Records contained in a dataset:
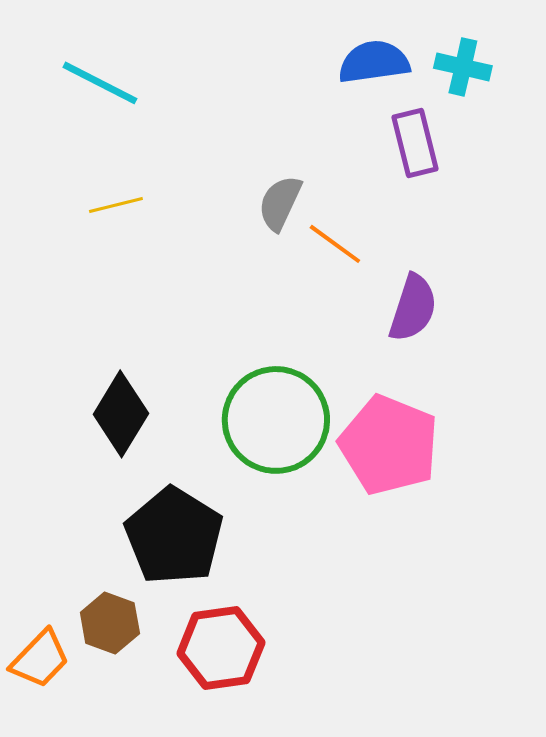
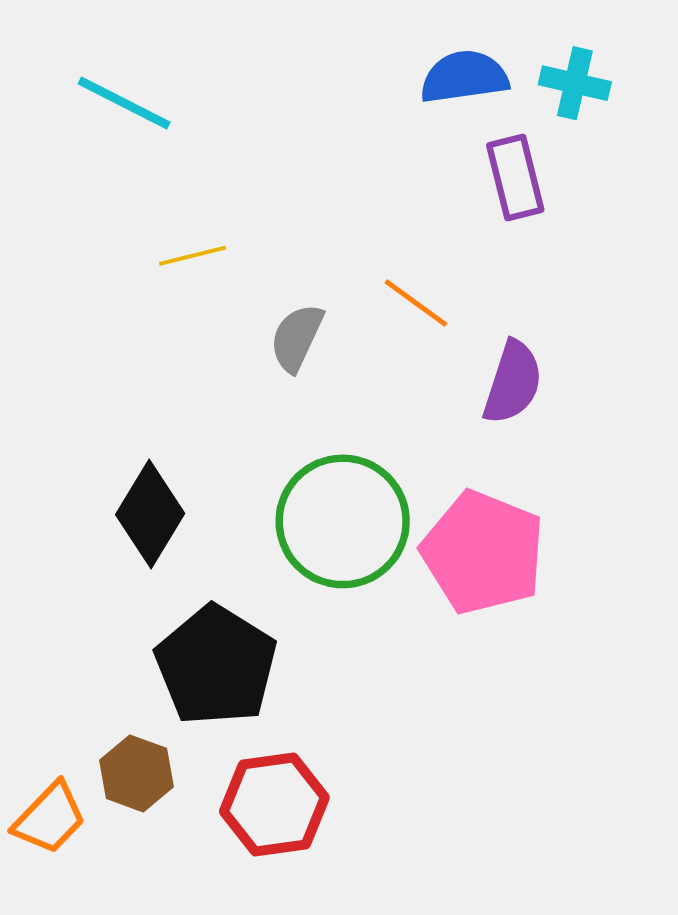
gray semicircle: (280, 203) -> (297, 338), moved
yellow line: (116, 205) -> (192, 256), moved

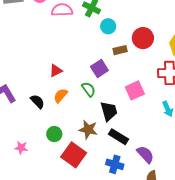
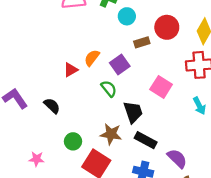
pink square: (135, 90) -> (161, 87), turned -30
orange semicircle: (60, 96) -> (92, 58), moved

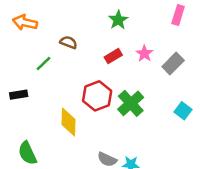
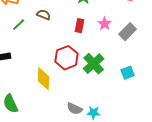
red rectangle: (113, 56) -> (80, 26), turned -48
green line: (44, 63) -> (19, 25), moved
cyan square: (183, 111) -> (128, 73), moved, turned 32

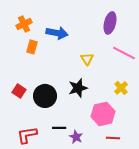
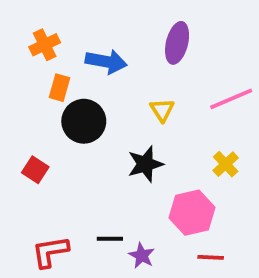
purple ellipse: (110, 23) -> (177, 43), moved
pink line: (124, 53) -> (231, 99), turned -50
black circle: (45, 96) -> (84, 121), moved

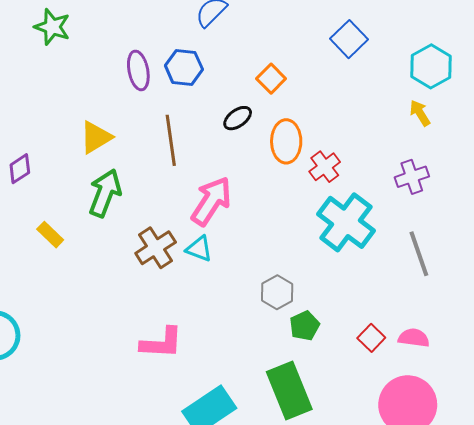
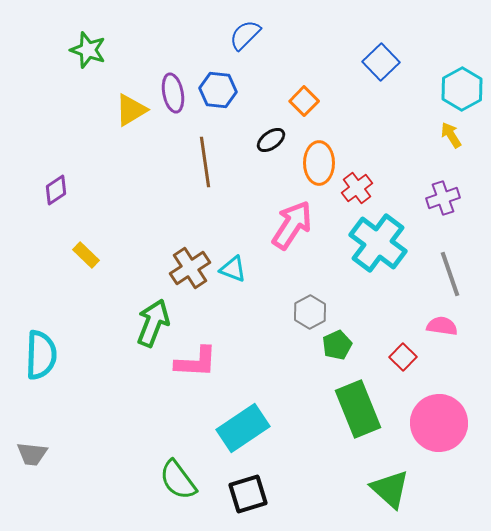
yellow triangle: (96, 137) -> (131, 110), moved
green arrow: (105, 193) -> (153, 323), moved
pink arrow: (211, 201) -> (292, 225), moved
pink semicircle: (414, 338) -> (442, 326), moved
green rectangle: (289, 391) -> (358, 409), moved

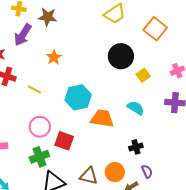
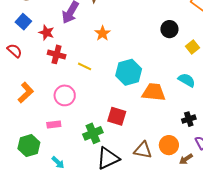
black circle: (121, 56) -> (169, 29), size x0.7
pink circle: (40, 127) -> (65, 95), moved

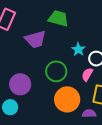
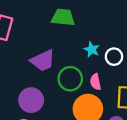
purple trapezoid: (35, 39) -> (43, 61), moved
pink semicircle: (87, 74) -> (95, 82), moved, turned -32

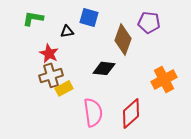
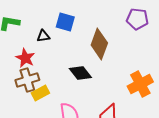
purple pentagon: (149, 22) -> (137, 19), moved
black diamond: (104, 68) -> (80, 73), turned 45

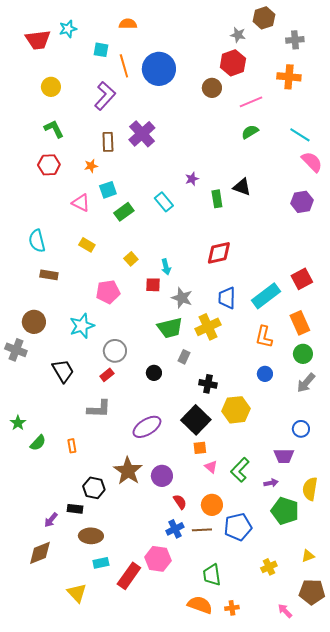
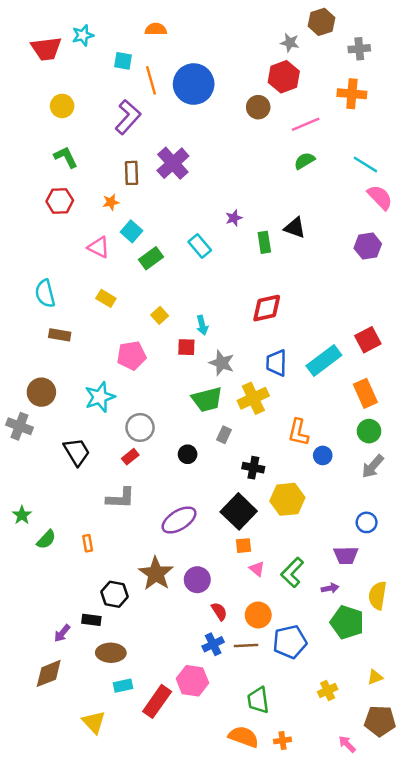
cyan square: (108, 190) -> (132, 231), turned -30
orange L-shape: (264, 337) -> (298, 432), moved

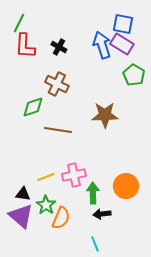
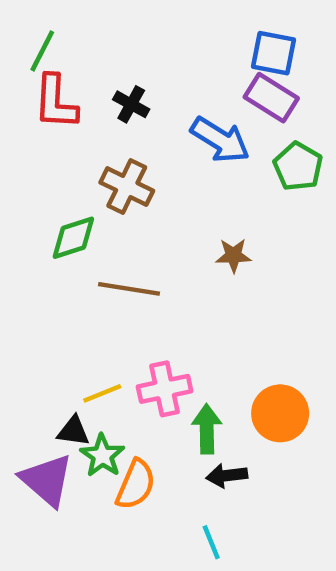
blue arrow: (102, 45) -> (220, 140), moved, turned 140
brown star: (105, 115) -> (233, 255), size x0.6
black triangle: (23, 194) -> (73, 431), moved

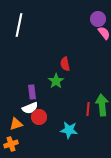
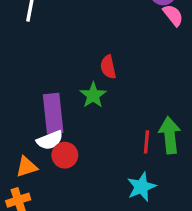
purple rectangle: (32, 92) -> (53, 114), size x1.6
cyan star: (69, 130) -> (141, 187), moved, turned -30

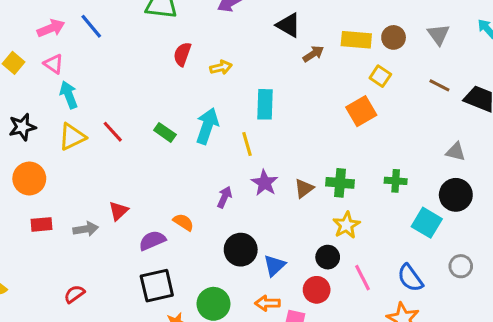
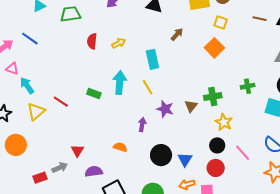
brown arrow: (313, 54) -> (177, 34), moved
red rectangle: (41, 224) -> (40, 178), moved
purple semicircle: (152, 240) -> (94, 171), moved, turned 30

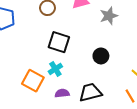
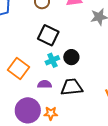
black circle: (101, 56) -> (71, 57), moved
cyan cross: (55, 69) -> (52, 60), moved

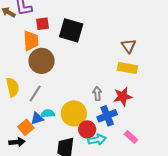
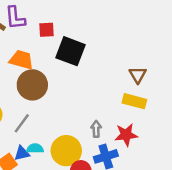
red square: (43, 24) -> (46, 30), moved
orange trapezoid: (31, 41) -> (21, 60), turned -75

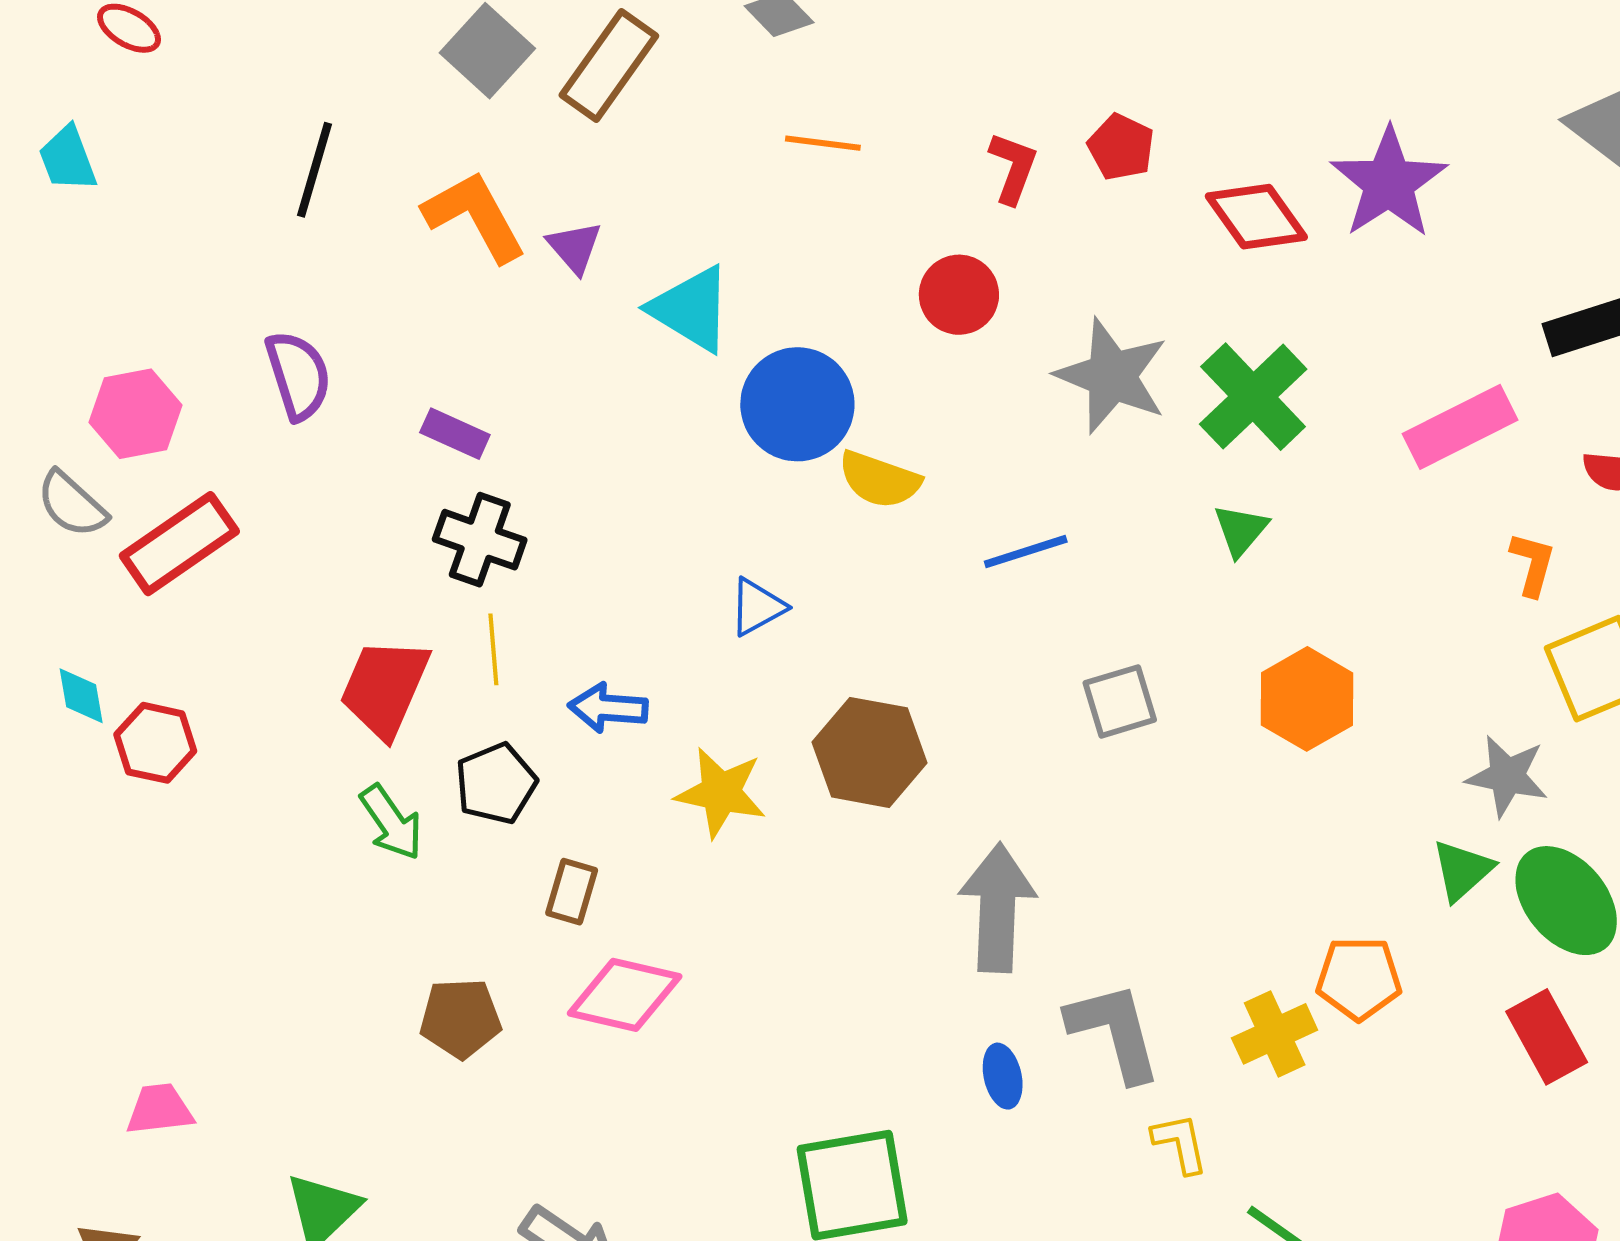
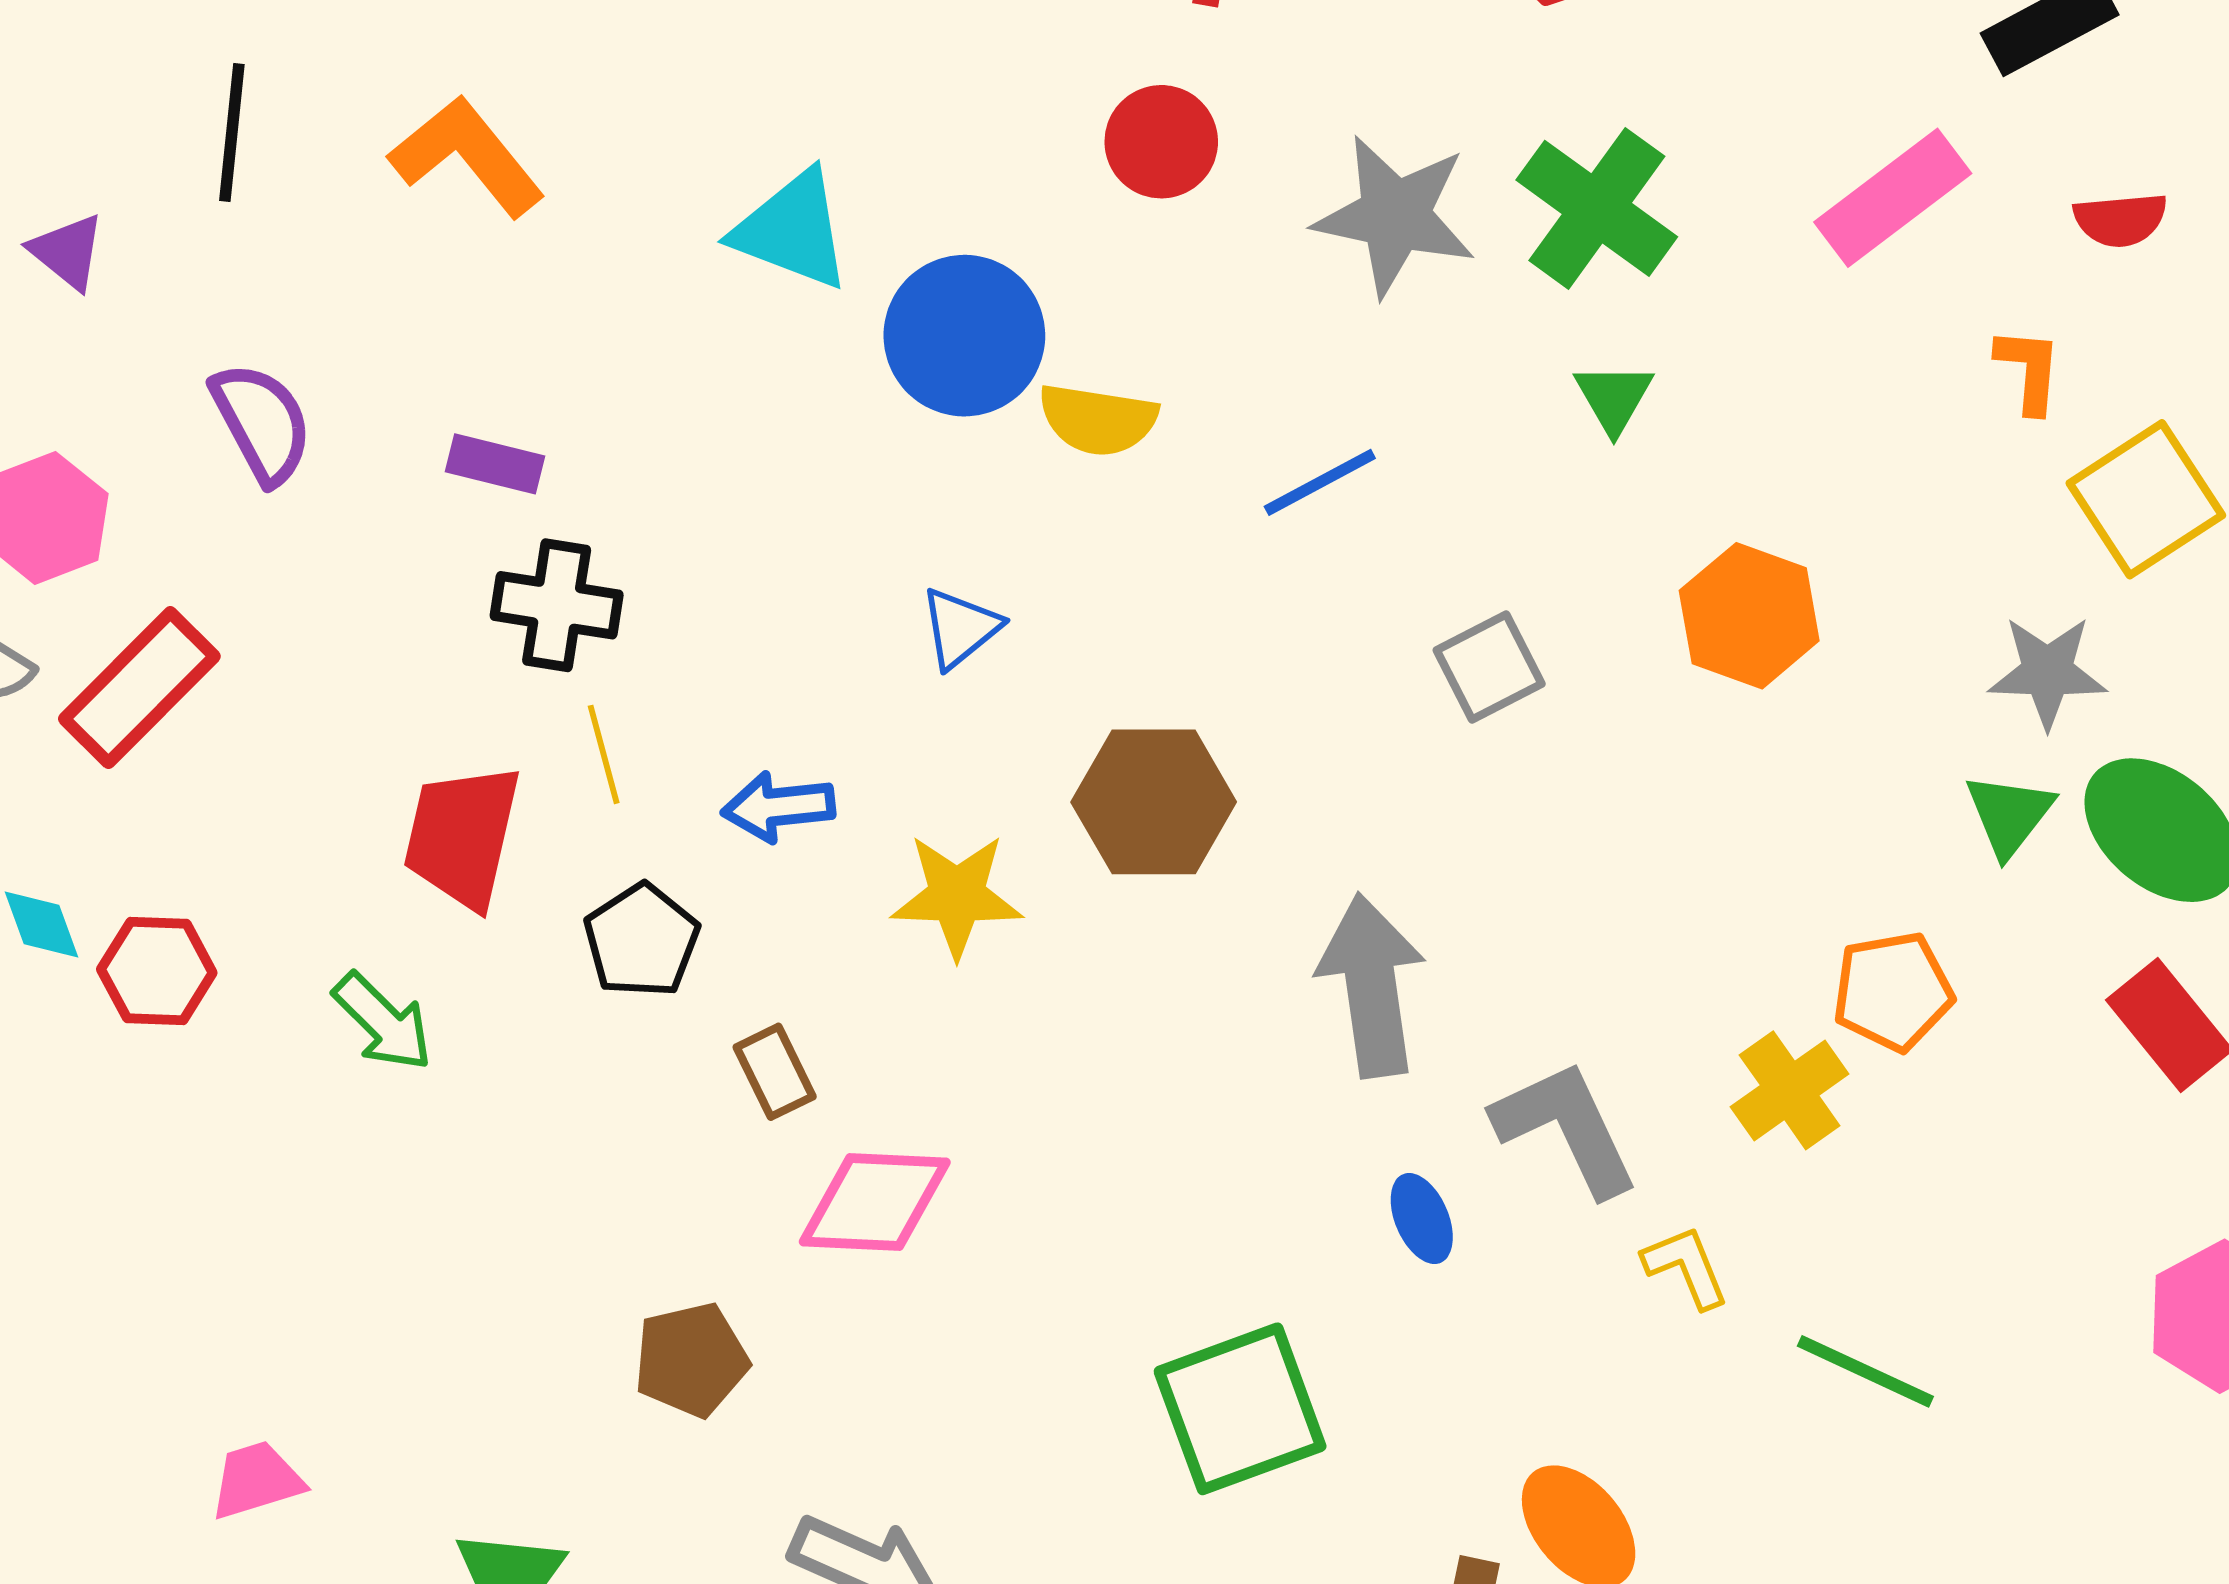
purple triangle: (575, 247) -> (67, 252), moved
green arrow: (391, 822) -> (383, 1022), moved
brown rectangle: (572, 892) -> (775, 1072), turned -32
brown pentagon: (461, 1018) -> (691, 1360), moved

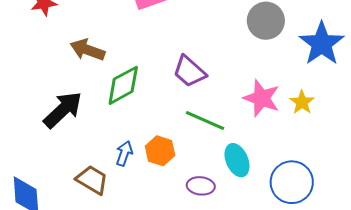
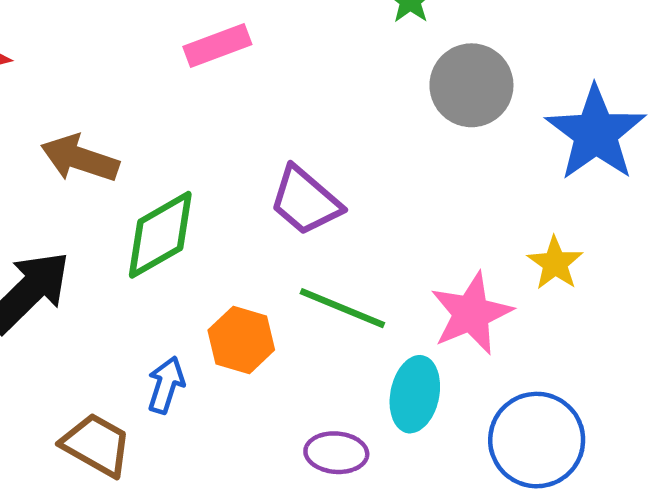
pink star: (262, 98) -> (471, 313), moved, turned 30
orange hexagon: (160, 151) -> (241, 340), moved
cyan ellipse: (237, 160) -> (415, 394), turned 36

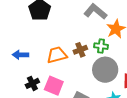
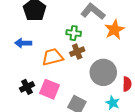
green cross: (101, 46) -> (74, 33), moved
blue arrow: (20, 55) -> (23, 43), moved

* Required action *
Return the data exactly. Do not carry over any images.

* Answer below *
gray semicircle: (280, 203) -> (297, 338), moved
yellow line: (116, 205) -> (192, 256), moved

pink square: (135, 90) -> (161, 87), turned -30
orange semicircle: (60, 96) -> (92, 58), moved

red rectangle: (113, 56) -> (80, 26), turned -48
green line: (44, 63) -> (19, 25), moved
cyan square: (183, 111) -> (128, 73), moved, turned 32

purple ellipse: (110, 23) -> (177, 43), moved
pink line: (124, 53) -> (231, 99), turned -50
black circle: (45, 96) -> (84, 121), moved

yellow triangle: (96, 137) -> (131, 110), moved
green arrow: (105, 193) -> (153, 323), moved
pink arrow: (211, 201) -> (292, 225), moved
pink semicircle: (414, 338) -> (442, 326), moved
green rectangle: (289, 391) -> (358, 409), moved

black circle: (121, 56) -> (169, 29), size x0.7
pink circle: (40, 127) -> (65, 95), moved

purple trapezoid: (35, 39) -> (43, 61), moved
pink semicircle: (87, 74) -> (95, 82), moved, turned -32

purple pentagon: (149, 22) -> (137, 19), moved
black diamond: (104, 68) -> (80, 73), turned 45

cyan square: (108, 190) -> (132, 231), turned -30
orange L-shape: (264, 337) -> (298, 432), moved

blue arrow: (102, 45) -> (220, 140), moved, turned 140
brown star: (105, 115) -> (233, 255), size x0.6
black triangle: (23, 194) -> (73, 431), moved

purple rectangle: (32, 92) -> (53, 114), size x1.6
cyan star: (69, 130) -> (141, 187), moved, turned -30

brown arrow: (313, 54) -> (177, 34), moved
red rectangle: (41, 224) -> (40, 178), moved
purple semicircle: (152, 240) -> (94, 171), moved, turned 30

black circle: (101, 56) -> (71, 57), moved
cyan cross: (55, 69) -> (52, 60), moved

red square: (43, 24) -> (46, 30), moved
orange trapezoid: (31, 41) -> (21, 60), turned -75

purple triangle: (575, 247) -> (67, 252), moved
green arrow: (391, 822) -> (383, 1022), moved
brown rectangle: (572, 892) -> (775, 1072), turned -32
brown pentagon: (461, 1018) -> (691, 1360), moved

pink star: (262, 98) -> (471, 313), moved, turned 30
orange hexagon: (160, 151) -> (241, 340), moved
cyan ellipse: (237, 160) -> (415, 394), turned 36

green cross: (101, 46) -> (74, 33), moved
blue arrow: (20, 55) -> (23, 43), moved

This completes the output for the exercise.